* _DATA_:
—————

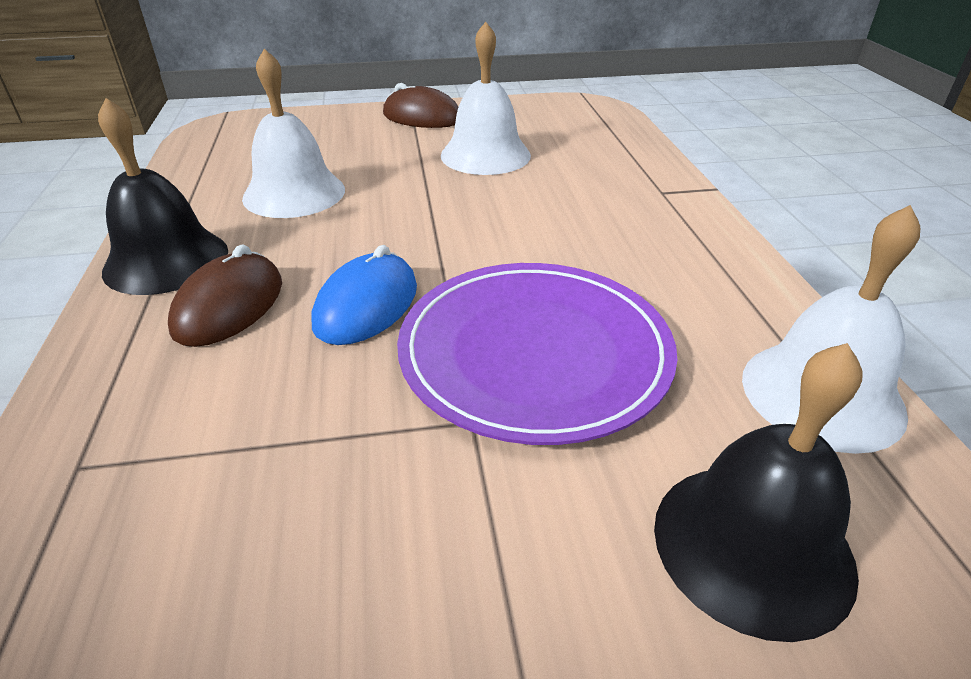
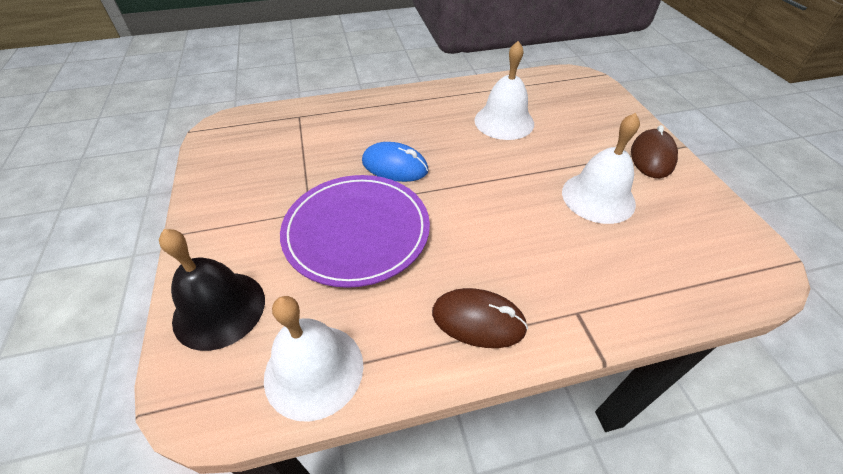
camera: 85 degrees right, 10 degrees up
(166, 260) = (426, 99): black bell -> none
(229, 306) = (391, 125): brown mouse -> brown mouse (478, 320)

—————

* _EXERCISE_: Write out the listing above in full, word for word, with no pictures.

* _RESPONSE AREA_:
camera: 85 degrees right, 10 degrees up
(166, 260) = (426, 99): black bell -> none
(229, 306) = (391, 125): brown mouse -> brown mouse (478, 320)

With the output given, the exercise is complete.